■ What is expected
Count the lines in the data below that contain the string "kern", matching case exactly. Give only the number.

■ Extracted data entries
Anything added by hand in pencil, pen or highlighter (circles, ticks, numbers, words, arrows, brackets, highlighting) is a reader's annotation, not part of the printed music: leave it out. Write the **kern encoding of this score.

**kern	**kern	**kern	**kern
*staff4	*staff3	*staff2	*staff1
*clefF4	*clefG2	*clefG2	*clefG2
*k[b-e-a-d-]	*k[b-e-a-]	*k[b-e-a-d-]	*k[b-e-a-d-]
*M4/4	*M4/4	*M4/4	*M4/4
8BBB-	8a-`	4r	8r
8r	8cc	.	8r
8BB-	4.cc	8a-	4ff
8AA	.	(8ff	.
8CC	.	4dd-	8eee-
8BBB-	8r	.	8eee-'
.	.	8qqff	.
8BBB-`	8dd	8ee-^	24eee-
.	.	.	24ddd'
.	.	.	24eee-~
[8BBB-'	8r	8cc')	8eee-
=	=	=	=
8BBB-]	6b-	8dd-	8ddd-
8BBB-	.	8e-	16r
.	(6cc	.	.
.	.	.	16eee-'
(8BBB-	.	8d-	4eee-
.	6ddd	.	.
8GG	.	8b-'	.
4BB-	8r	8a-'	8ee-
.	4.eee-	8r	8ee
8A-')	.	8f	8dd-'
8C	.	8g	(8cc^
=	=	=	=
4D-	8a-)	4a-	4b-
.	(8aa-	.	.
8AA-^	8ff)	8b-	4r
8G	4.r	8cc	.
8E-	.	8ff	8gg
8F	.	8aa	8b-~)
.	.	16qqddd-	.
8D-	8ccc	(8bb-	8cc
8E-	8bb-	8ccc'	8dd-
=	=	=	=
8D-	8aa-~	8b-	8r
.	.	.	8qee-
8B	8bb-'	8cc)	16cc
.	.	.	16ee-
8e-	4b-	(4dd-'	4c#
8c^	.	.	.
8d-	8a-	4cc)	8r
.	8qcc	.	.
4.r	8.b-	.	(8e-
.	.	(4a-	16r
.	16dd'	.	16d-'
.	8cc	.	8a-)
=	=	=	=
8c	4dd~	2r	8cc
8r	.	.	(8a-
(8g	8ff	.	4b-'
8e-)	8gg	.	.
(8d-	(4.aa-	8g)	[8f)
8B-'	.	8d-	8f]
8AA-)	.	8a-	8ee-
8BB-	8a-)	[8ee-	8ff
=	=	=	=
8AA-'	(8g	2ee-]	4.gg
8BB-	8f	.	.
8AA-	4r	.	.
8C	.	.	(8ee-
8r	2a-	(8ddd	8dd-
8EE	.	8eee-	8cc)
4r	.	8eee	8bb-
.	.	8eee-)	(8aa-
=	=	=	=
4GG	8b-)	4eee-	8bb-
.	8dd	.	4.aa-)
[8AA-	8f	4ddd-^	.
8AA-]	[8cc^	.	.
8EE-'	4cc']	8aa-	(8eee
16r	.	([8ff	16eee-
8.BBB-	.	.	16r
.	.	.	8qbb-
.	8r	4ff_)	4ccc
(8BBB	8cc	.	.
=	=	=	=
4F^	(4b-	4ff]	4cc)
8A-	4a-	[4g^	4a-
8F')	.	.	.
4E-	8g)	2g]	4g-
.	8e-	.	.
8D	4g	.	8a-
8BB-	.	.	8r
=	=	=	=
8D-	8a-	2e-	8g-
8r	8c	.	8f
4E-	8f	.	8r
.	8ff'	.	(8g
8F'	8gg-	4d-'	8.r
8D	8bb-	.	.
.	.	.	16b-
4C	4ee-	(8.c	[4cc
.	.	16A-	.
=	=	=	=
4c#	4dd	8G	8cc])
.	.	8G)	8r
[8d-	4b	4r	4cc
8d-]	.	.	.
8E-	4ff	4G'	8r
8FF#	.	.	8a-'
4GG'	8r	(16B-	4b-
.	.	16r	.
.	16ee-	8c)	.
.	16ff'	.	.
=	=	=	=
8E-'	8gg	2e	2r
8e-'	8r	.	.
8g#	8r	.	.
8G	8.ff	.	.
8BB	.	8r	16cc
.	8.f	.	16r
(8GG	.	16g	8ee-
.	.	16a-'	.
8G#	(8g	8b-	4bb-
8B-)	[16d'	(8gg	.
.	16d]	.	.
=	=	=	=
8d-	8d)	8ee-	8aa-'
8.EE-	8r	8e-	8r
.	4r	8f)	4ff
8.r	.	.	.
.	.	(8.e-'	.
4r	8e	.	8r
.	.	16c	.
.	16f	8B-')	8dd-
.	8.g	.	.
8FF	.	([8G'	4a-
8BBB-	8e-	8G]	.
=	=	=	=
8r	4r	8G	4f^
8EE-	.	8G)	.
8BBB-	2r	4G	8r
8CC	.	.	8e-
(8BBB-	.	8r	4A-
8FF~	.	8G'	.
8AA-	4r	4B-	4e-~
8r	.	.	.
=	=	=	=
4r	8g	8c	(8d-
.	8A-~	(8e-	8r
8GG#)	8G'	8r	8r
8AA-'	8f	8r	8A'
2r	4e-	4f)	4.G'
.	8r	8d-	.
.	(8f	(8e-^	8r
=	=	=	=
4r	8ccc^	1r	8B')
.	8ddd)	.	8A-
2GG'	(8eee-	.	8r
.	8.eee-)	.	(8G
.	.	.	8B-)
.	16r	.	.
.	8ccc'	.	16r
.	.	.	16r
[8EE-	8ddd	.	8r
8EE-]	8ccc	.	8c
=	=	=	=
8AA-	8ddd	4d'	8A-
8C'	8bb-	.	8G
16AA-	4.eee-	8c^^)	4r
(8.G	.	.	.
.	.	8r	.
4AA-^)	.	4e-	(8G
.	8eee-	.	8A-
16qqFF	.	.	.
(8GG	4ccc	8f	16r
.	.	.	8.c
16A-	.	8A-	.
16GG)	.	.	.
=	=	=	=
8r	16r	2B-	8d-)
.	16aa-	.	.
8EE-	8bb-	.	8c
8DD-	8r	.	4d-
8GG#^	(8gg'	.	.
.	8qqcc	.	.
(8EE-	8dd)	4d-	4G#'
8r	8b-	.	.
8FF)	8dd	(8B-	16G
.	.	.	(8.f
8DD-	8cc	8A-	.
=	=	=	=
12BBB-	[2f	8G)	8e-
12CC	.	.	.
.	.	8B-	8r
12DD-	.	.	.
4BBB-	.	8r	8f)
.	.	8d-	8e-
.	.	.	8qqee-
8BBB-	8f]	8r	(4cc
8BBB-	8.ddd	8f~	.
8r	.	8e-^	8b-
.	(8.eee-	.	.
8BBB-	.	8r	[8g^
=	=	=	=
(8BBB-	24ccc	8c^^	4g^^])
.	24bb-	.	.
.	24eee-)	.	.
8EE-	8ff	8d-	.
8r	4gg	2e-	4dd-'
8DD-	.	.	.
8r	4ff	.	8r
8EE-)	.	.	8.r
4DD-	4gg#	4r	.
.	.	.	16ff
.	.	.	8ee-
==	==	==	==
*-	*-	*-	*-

■ Answer to the exercise
2